The expected output is exactly the lines below, starting at the line with "crimson notebook <477,56,546,104>" and ending at the line with "nothing => crimson alarm", both included; no other line belongs in it.

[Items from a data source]
########

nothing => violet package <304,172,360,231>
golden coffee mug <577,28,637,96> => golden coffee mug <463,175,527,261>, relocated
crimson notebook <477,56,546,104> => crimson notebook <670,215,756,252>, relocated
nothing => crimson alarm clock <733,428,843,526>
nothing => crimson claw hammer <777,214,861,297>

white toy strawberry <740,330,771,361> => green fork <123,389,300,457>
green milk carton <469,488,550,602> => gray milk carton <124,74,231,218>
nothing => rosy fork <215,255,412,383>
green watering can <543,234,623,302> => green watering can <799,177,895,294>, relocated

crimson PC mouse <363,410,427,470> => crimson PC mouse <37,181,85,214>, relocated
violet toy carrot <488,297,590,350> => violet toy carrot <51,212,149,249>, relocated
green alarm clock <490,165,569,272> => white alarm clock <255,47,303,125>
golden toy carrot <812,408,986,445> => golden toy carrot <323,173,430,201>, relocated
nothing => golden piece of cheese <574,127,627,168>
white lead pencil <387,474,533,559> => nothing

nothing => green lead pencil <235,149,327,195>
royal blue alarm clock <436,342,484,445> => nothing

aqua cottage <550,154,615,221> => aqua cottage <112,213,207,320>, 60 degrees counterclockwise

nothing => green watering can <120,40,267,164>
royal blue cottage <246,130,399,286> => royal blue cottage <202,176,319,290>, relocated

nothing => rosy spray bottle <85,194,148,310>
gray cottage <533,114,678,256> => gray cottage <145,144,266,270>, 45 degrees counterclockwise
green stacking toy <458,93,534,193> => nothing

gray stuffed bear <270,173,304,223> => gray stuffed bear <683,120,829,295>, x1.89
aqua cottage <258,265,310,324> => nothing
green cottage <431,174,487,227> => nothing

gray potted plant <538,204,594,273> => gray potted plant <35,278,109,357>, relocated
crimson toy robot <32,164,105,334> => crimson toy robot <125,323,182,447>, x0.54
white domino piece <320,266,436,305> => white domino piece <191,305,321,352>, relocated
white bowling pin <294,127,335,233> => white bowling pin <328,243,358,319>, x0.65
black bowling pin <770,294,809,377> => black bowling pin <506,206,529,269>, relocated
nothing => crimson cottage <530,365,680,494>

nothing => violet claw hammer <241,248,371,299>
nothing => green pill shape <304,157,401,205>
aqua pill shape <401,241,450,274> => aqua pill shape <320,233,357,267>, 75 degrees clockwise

########

TASK ANSWER
crimson notebook <477,56,546,104> => crimson notebook <670,215,756,252>, relocated
nothing => crimson alarm clock <733,428,843,526>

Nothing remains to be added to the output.